Print exactly the line that contains "orange circle: (31, 14) -> (61, 17), moved" along with every line beneath it to the end of the records below, and omit pictures.

_Extracted entries_
——————
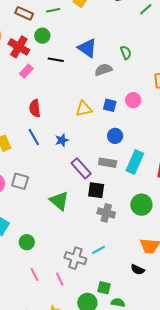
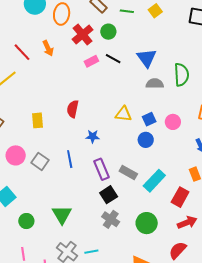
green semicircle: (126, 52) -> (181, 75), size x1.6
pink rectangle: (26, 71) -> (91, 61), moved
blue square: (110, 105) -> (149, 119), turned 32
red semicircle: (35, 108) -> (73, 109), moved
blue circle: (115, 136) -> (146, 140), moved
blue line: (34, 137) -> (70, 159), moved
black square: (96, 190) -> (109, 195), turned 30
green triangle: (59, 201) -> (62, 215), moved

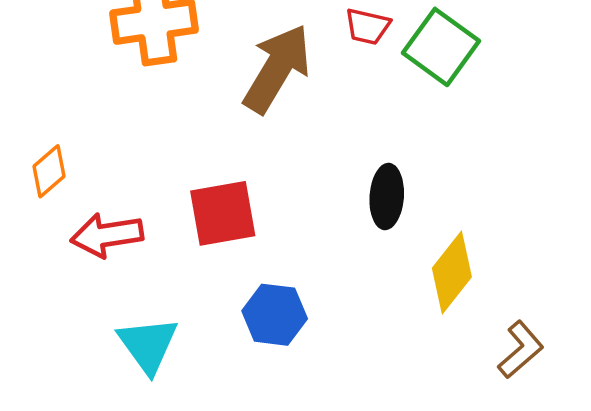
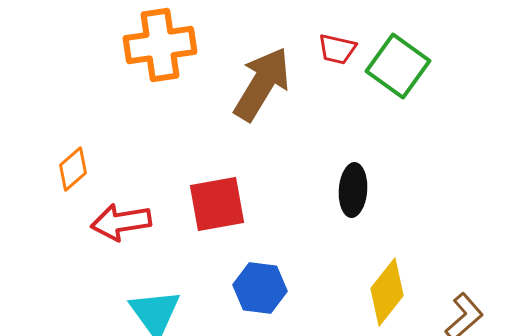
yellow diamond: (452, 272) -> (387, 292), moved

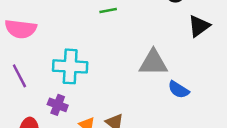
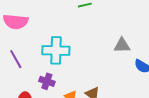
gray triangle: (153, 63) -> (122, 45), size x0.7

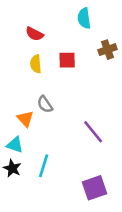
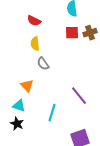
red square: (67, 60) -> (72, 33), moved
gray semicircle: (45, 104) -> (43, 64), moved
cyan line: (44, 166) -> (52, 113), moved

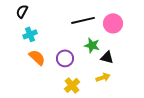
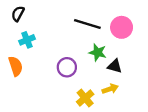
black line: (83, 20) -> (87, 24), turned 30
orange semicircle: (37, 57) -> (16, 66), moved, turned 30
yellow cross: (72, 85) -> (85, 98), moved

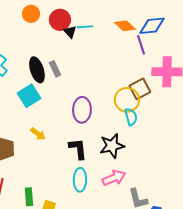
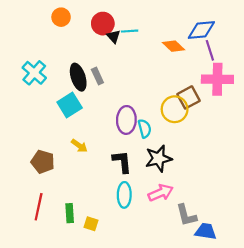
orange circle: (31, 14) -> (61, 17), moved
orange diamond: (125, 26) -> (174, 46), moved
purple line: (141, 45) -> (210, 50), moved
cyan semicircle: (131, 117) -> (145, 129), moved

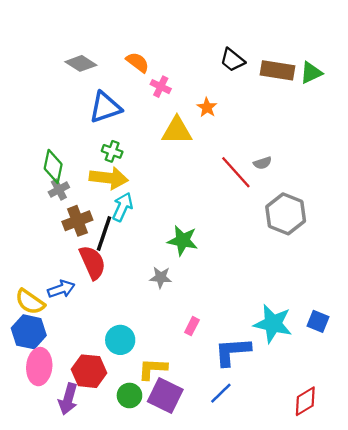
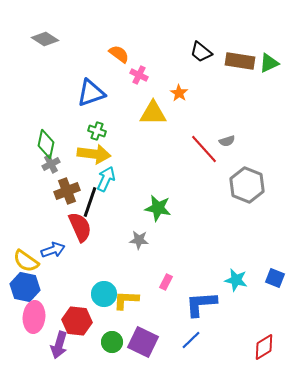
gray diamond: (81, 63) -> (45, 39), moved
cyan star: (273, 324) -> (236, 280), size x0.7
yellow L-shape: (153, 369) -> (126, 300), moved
——————
_Response box_
orange circle: (31, 14) -> (61, 17), moved
orange diamond: (125, 26) -> (174, 46), moved
purple line: (141, 45) -> (210, 50), moved
cyan semicircle: (131, 117) -> (145, 129), moved

gray diamond: (81, 63) -> (45, 39), moved
cyan star: (273, 324) -> (236, 280), size x0.7
yellow L-shape: (153, 369) -> (126, 300), moved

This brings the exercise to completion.